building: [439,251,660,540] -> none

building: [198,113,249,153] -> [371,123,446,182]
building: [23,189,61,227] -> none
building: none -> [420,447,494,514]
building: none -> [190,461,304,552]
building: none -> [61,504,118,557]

####################

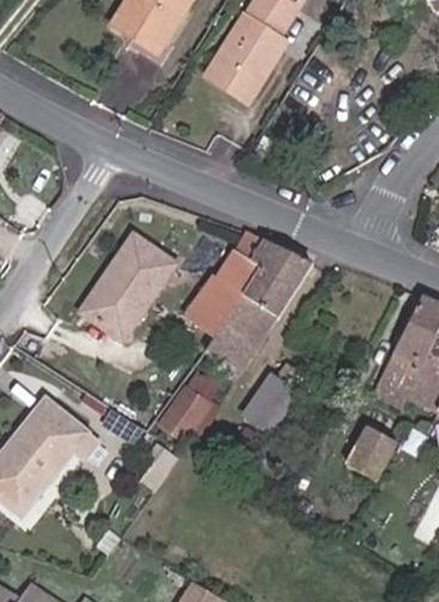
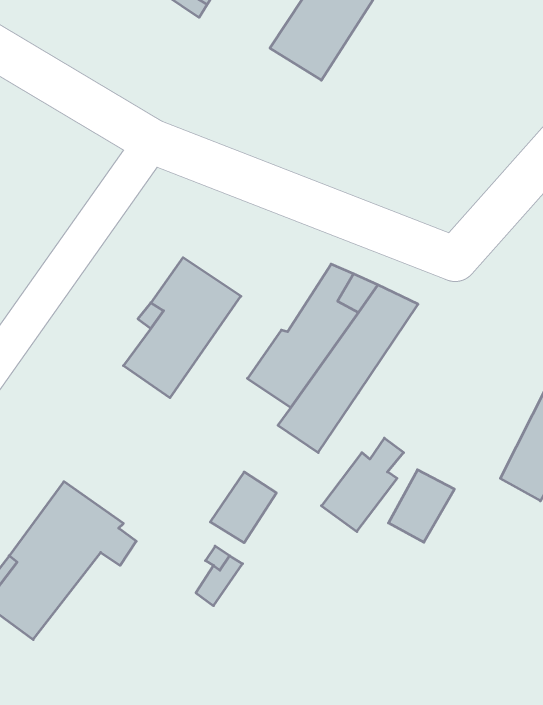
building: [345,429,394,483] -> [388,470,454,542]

####################

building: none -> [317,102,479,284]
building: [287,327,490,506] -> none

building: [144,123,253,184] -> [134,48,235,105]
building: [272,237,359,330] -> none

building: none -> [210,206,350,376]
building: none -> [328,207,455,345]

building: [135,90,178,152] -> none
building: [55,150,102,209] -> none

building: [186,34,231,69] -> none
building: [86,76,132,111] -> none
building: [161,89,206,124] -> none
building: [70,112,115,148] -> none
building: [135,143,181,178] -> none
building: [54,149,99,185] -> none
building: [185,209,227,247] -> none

####################

Out of the listing above, reproduce exactly the lines from the one with "building: [161,89,206,124] -> none" up to and including the one with "building: [185,209,227,247] -> none".

- [Exercise response]
building: [161,89,206,124] -> none
building: [70,112,115,148] -> none
building: [135,143,181,178] -> none
building: [54,149,99,185] -> none
building: [185,209,227,247] -> none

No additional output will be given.